* _DATA RECORDS_:
↓↓↓

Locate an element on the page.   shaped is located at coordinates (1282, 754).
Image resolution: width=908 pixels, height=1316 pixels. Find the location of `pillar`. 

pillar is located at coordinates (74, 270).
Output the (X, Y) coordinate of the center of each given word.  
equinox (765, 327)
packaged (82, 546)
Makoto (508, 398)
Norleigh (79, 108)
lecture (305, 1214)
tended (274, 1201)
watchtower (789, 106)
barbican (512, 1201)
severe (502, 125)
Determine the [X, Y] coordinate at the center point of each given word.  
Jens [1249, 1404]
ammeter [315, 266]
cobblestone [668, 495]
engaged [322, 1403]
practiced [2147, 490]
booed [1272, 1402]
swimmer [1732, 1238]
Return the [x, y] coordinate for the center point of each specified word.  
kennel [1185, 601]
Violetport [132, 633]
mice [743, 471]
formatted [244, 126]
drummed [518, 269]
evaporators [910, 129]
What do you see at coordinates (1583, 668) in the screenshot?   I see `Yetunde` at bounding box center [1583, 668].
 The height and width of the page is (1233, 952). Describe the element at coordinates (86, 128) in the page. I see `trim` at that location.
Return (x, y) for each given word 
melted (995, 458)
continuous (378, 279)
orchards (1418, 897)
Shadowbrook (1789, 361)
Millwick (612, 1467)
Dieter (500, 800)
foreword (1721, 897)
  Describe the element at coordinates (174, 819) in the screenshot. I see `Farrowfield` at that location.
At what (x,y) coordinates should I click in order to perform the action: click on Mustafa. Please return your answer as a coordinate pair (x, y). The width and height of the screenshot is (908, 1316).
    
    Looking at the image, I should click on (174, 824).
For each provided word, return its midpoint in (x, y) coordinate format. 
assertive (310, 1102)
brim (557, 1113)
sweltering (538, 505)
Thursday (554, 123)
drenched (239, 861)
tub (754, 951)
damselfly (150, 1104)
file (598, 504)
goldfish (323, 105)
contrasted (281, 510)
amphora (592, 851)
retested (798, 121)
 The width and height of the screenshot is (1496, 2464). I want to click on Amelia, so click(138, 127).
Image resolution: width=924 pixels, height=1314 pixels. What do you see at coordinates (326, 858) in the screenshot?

↑↑↑

* _WORK TO BE COMPLETED_: Locate every line in the rows above that contains the string "click", and copy each of those lines. Case counts.

* _EXERCISE ANSWER_:
At what (x,y) coordinates should I click in order to perform the action: click on Mustafa. Please return your answer as a coordinate pair (x, y). The width and height of the screenshot is (908, 1316).
    Looking at the image, I should click on (174, 824).
 The width and height of the screenshot is (1496, 2464). I want to click on Amelia, so click(138, 127).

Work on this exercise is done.